Exercise details: Repeat the entries below word for word, leaving out the pictures.

Spatial grounding data:
┌────────
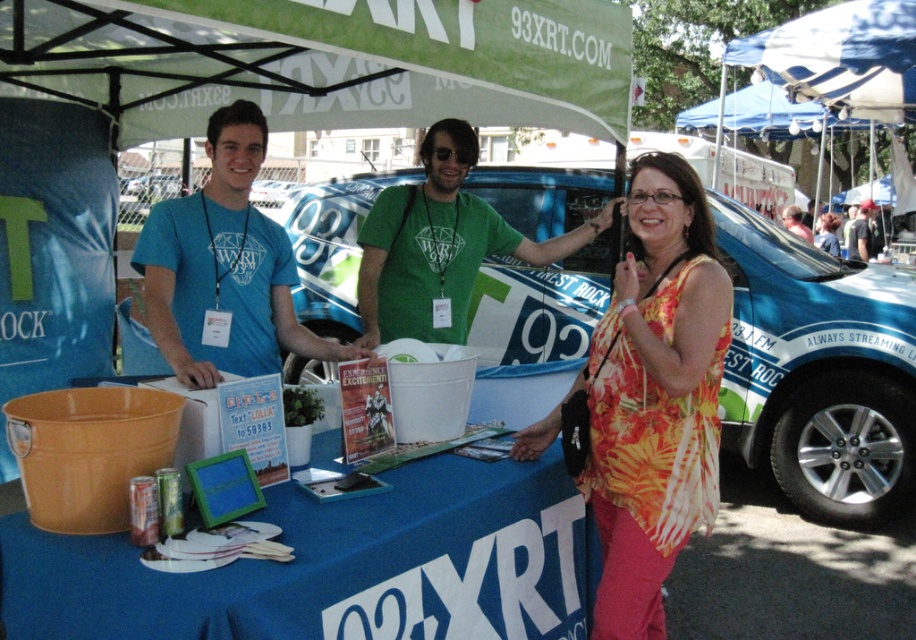
Question: Which point is closer to the camera?

Choices:
 (A) (315, 115)
 (B) (1, 531)

Answer: (B)

Question: Is floral print tank top at center further to camera compared to matte blue t-shirt at center?

Choices:
 (A) no
 (B) yes

Answer: (A)

Question: Which object is closer to the camera taking this photo?

Choices:
 (A) blue fabric tablecloth at center
 (B) green matte shirt at center

Answer: (A)

Question: Is the position of floral print tank top at center more distant than that of matte blue t-shirt at center?

Choices:
 (A) yes
 (B) no

Answer: (B)

Question: Observing the image, what is the correct spatial positioning of floral print tank top at center in reference to green cotton shirt at center?

Choices:
 (A) below
 (B) above

Answer: (A)

Question: Estimate the real-world distances between objects in this image. Which object is farther from the matte blue t-shirt at center?

Choices:
 (A) blue fabric tablecloth at center
 (B) green cotton shirt at center
 (C) green matte shirt at center
 (D) floral print tank top at center

Answer: (B)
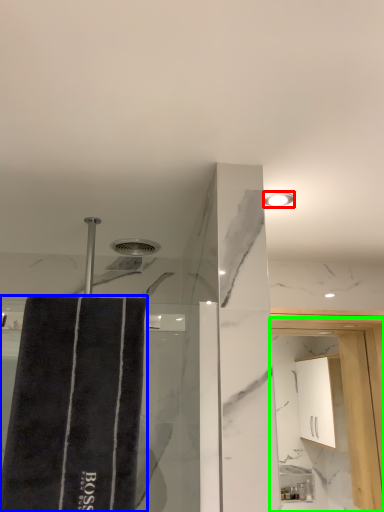
Question: Estimate the real-world distances between objects in this image. Which object is farther from light fixture (highlighted by a red box), bath towel (highlighted by a blue box) or screen door (highlighted by a green box)?

Choices:
 (A) bath towel
 (B) screen door

Answer: (B)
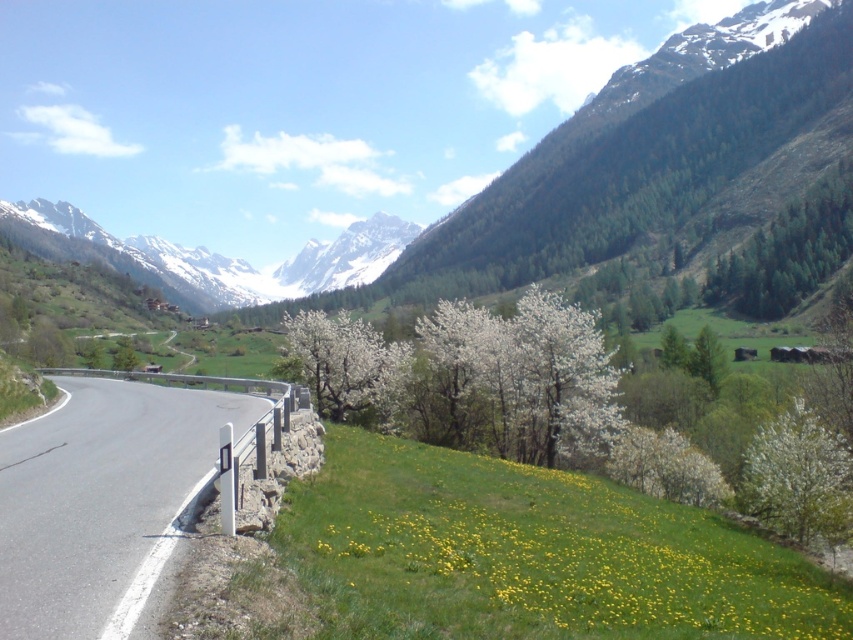
You are a hiker planning to take a photo of the yellow grass at lower right and the green forested mountain at upper center. Which of the two objects will appear narrower in your photo?

The yellow grass at lower right will appear narrower in the photo because its width is less than the green forested mountain at upper center.

You are a hiker standing at the starting point of the road. You see the yellow grass at lower right and the green forested mountain at upper center. Which object is closer to you?

The yellow grass at lower right is closer to you because it is in front of the green forested mountain at upper center.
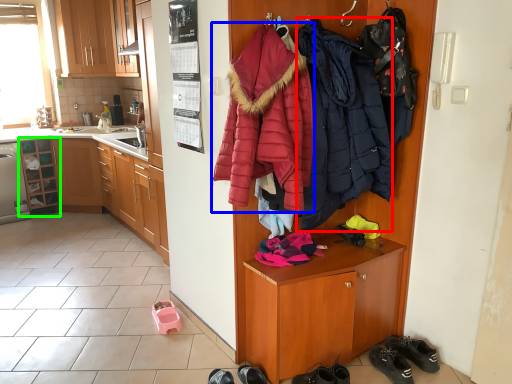
Question: Which object is positioned closest to jacket (highlighted by a red box)? Select from jacket (highlighted by a blue box) and cabinetry (highlighted by a green box).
└────────
Task output:
Question: Which point is closer to the camera?

Choices:
 (A) (315, 115)
 (B) (1, 531)

Answer: (B)

Question: Is floral print tank top at center further to camera compared to matte blue t-shirt at center?

Choices:
 (A) no
 (B) yes

Answer: (A)

Question: Which object is closer to the camera taking this photo?

Choices:
 (A) blue fabric tablecloth at center
 (B) green matte shirt at center

Answer: (A)

Question: Is the position of floral print tank top at center more distant than that of matte blue t-shirt at center?

Choices:
 (A) yes
 (B) no

Answer: (B)

Question: Observing the image, what is the correct spatial positioning of floral print tank top at center in reference to green cotton shirt at center?

Choices:
 (A) below
 (B) above

Answer: (A)

Question: Estimate the real-world distances between objects in this image. Which object is farther from the matte blue t-shirt at center?

Choices:
 (A) blue fabric tablecloth at center
 (B) green cotton shirt at center
 (C) green matte shirt at center
 (D) floral print tank top at center

Answer: (B)
Question: Estimate the real-world distances between objects in this image. Which object is farther from light fixture (highlighted by a red box), bath towel (highlighted by a blue box) or screen door (highlighted by a green box)?

Choices:
 (A) bath towel
 (B) screen door

Answer: (B)
You are a hiker planning to take a photo of the yellow grass at lower right and the green forested mountain at upper center. Which of the two objects will appear narrower in your photo?

The yellow grass at lower right will appear narrower in the photo because its width is less than the green forested mountain at upper center.

You are a hiker standing at the starting point of the road. You see the yellow grass at lower right and the green forested mountain at upper center. Which object is closer to you?

The yellow grass at lower right is closer to you because it is in front of the green forested mountain at upper center.
Question: Which object is positioned closest to jacket (highlighted by a red box)? Select from jacket (highlighted by a blue box) and cabinetry (highlighted by a green box).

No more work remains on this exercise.